> **INSTRUCTIONS FOR THE TASK**: In the records below, the lines between the one holding "D106: none -> LED blue (A +3V3, K LEDK)" and the one holding "R104: none -> 8.2k (+3V3, SDA)", inclusive, are to be transcribed exactly; no pictures are to be included.
########
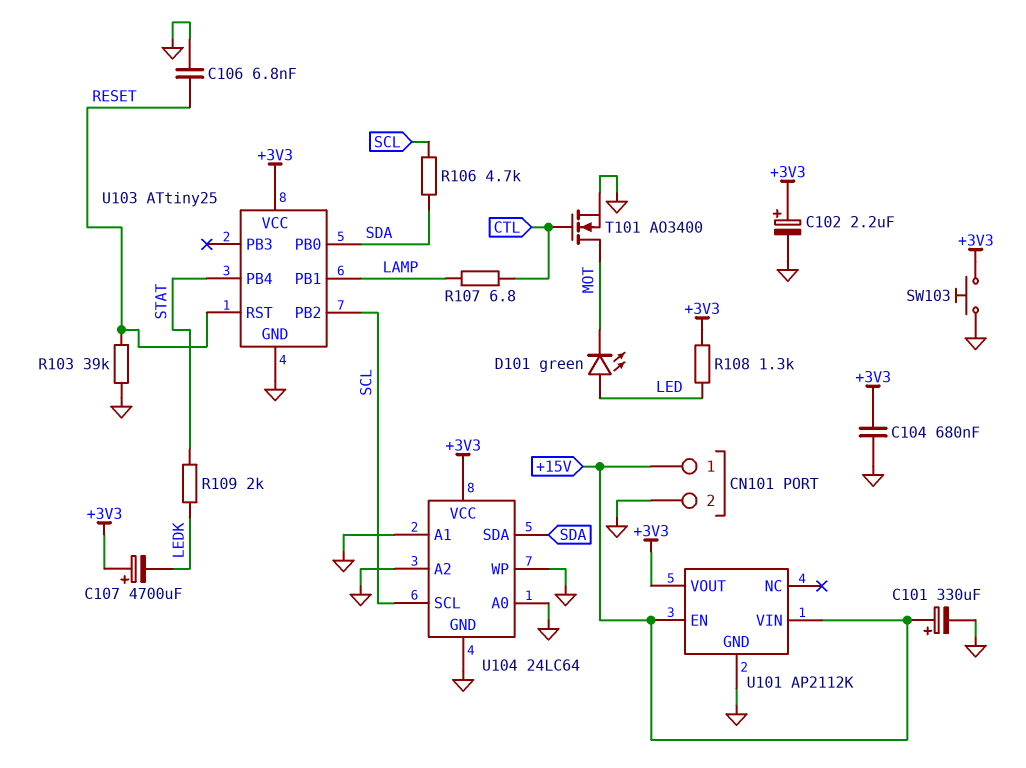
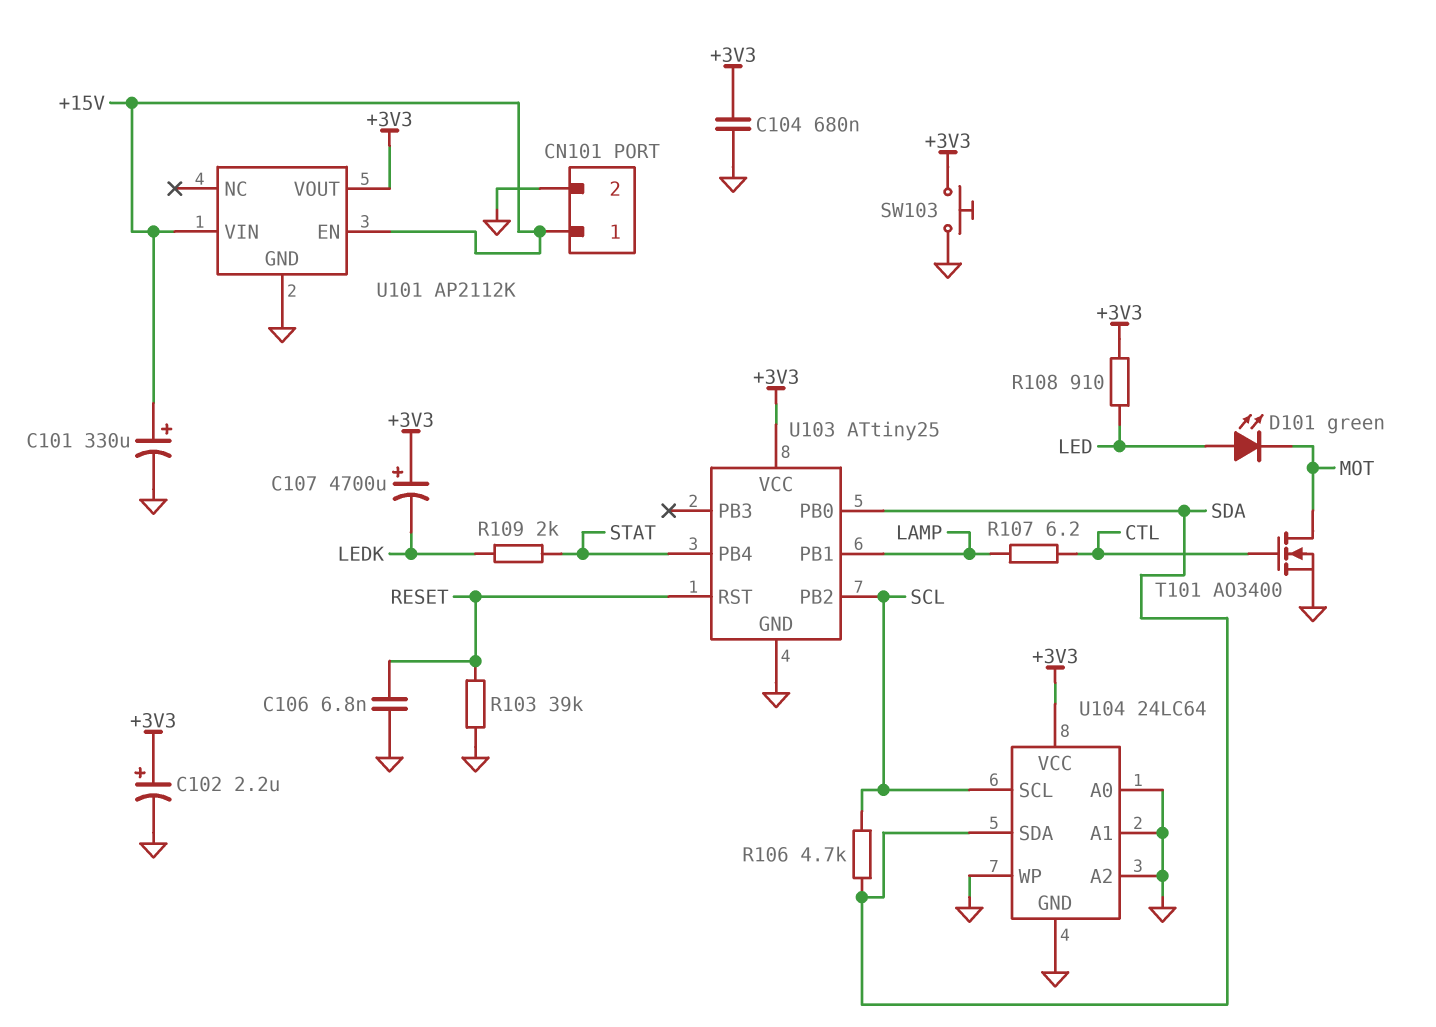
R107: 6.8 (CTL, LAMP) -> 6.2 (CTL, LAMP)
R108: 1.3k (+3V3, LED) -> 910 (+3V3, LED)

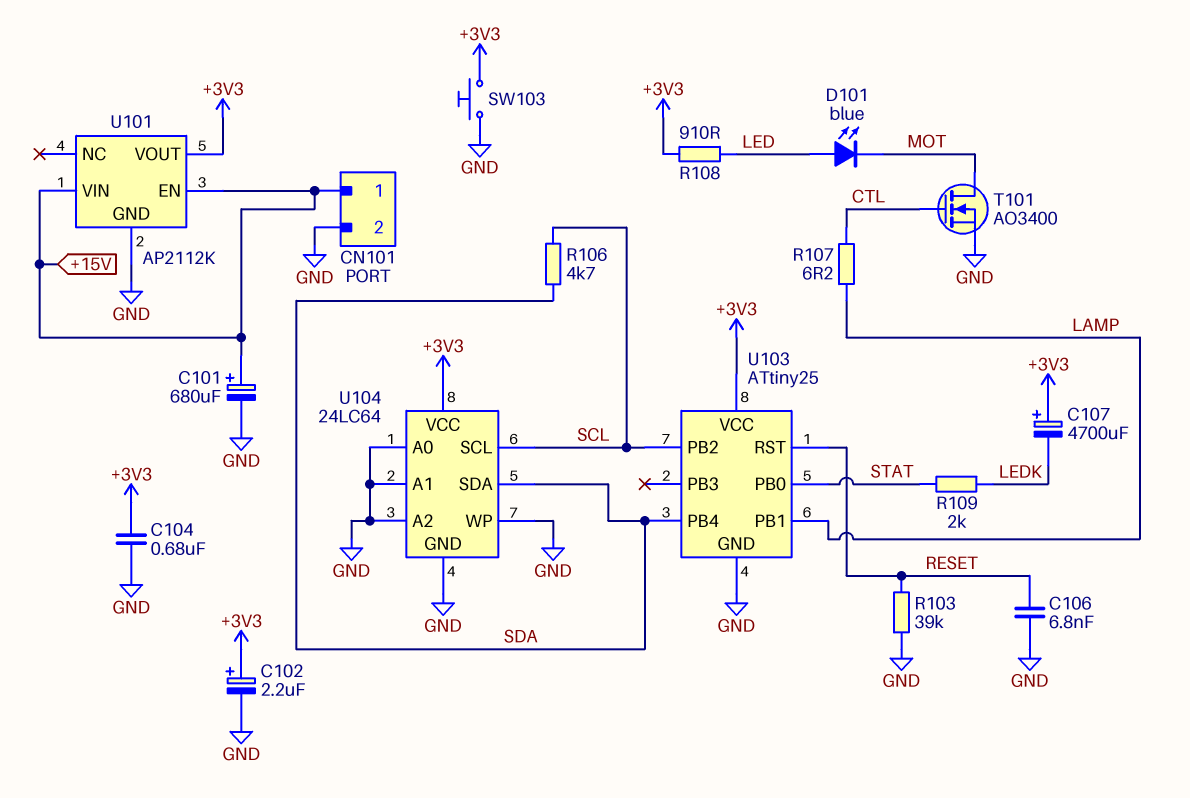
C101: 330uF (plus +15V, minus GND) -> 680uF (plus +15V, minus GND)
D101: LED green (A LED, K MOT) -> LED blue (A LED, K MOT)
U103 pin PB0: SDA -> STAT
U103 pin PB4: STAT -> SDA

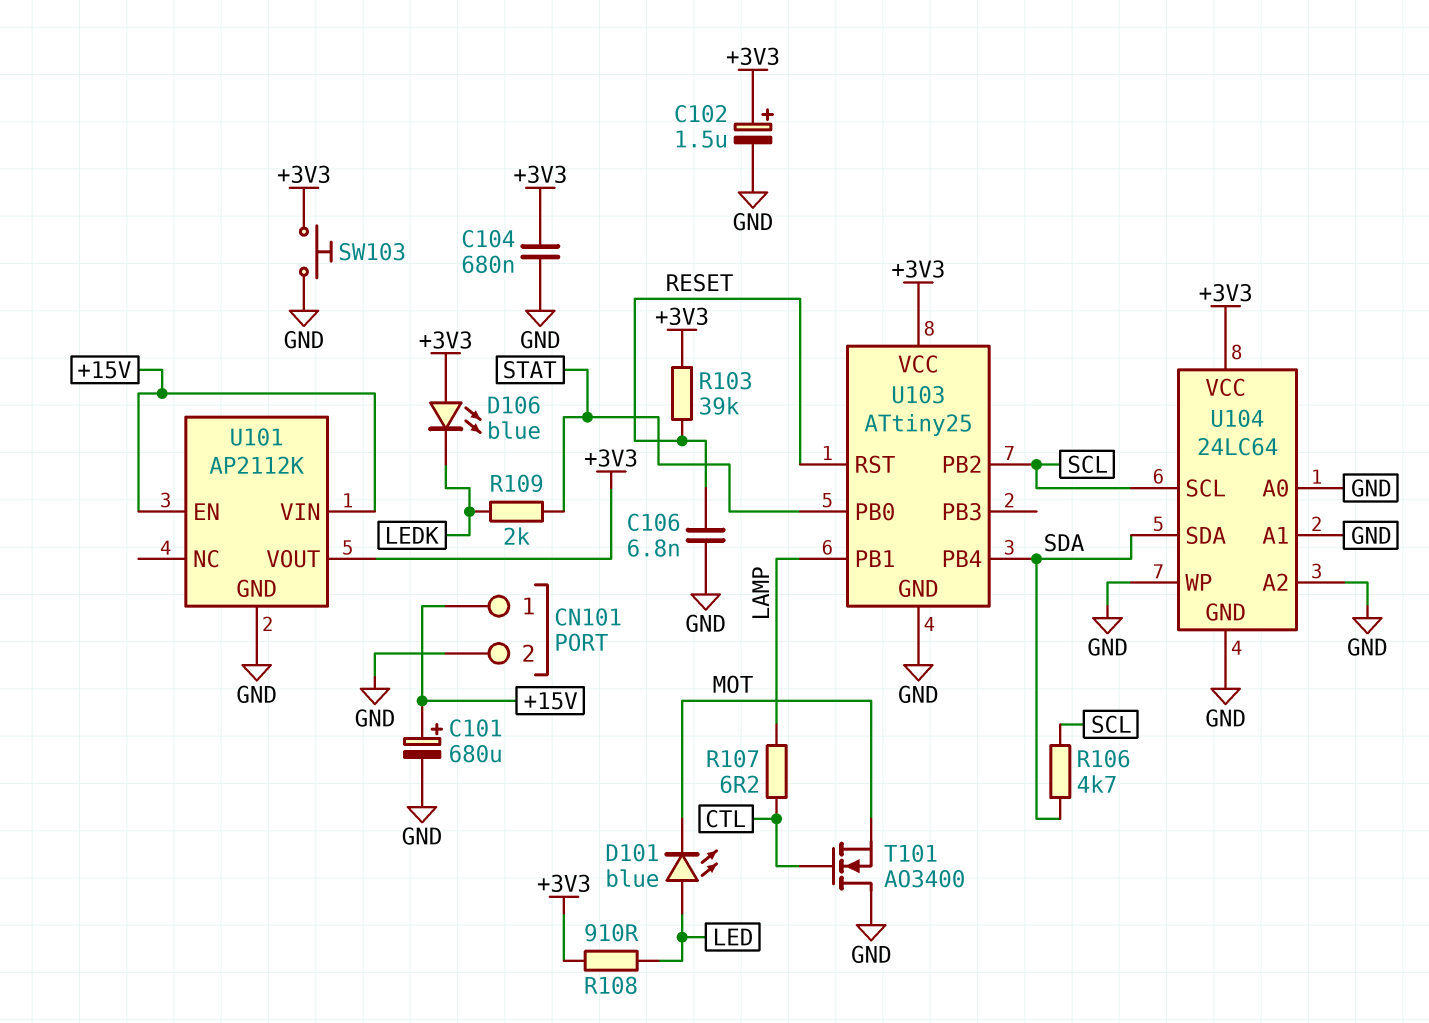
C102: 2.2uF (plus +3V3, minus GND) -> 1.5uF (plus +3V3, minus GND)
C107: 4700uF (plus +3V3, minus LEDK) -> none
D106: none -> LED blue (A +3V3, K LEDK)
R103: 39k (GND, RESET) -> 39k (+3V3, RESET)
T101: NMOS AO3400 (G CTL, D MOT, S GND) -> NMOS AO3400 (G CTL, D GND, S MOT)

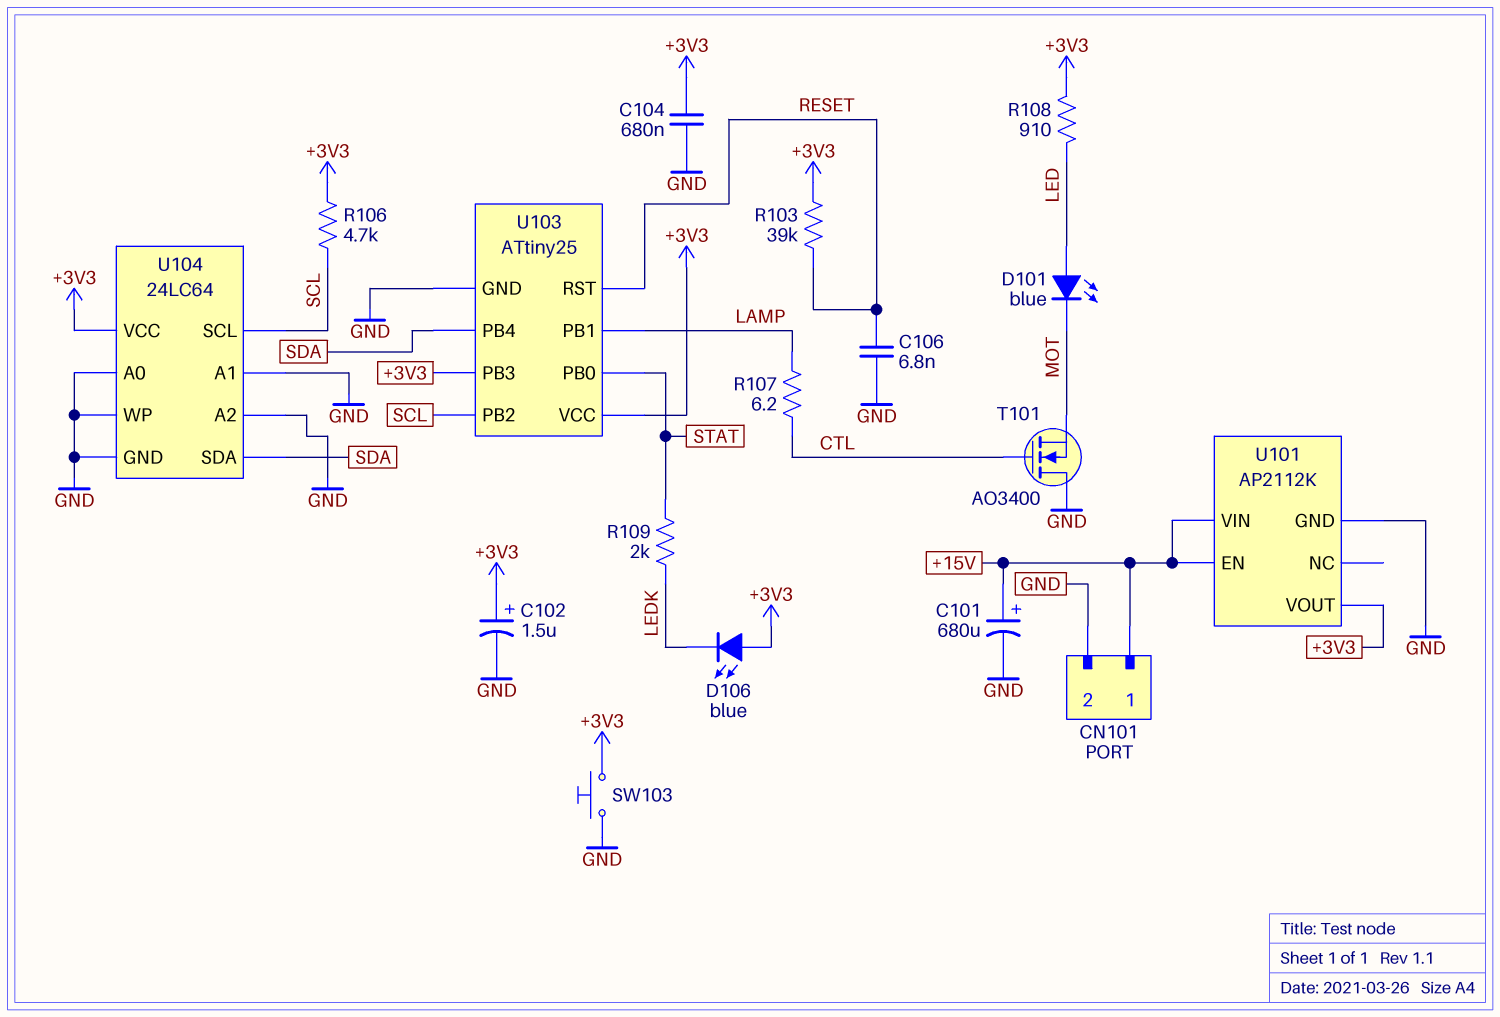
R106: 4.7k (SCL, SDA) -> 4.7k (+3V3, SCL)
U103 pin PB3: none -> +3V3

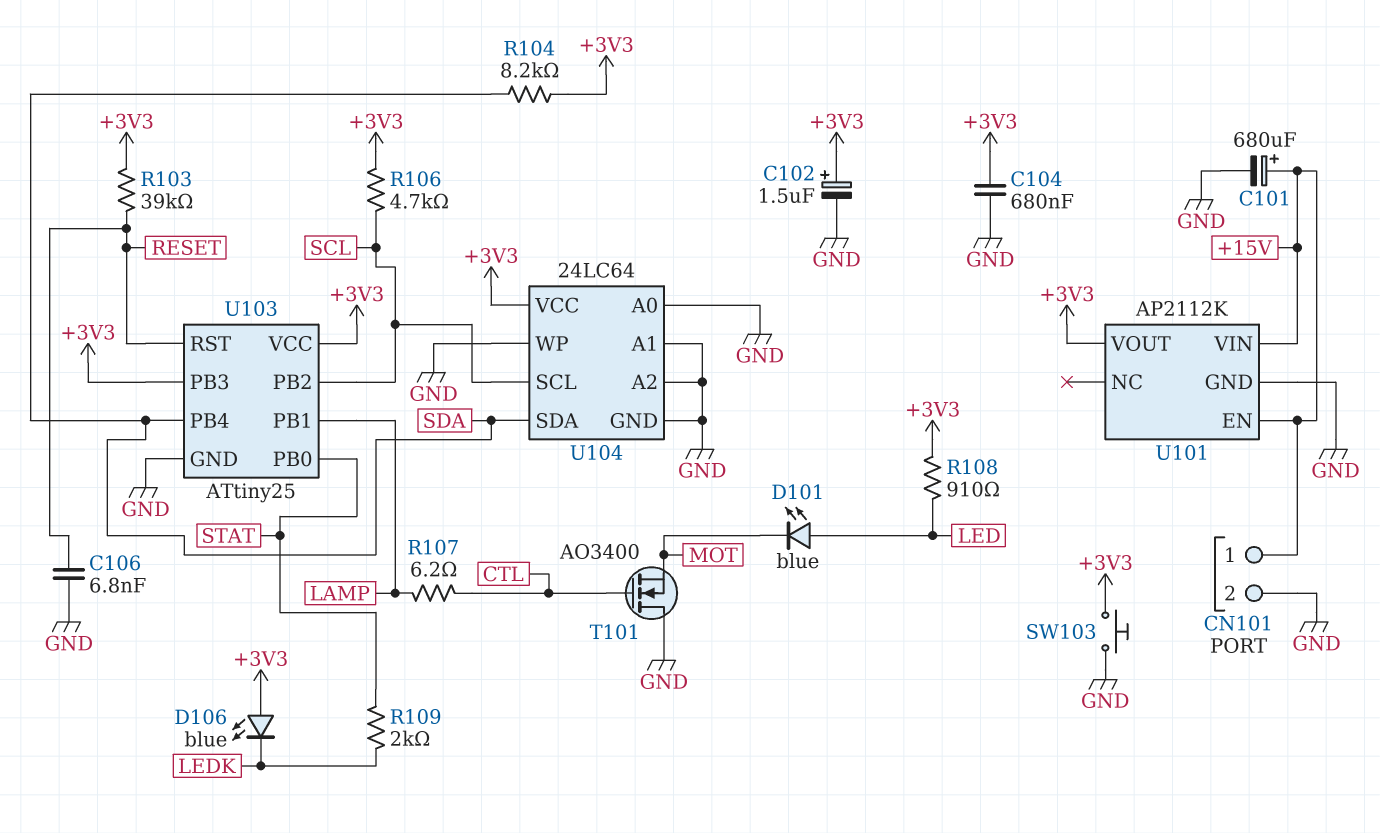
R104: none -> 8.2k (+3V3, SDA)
########
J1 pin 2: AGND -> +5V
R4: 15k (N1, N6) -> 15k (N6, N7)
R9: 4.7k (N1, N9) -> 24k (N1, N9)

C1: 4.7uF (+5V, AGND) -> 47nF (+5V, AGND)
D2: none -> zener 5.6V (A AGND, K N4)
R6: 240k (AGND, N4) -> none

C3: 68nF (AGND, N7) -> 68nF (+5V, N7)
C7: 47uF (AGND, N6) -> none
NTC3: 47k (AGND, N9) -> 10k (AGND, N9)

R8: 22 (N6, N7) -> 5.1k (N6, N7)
########
> **RESPONSE BELOW**:
D106: none -> LED blue (A +3V3, K LEDK)
R103: 39k (GND, RESET) -> 39k (+3V3, RESET)
T101: NMOS AO3400 (G CTL, D MOT, S GND) -> NMOS AO3400 (G CTL, D GND, S MOT)

R106: 4.7k (SCL, SDA) -> 4.7k (+3V3, SCL)
U103 pin PB3: none -> +3V3

R104: none -> 8.2k (+3V3, SDA)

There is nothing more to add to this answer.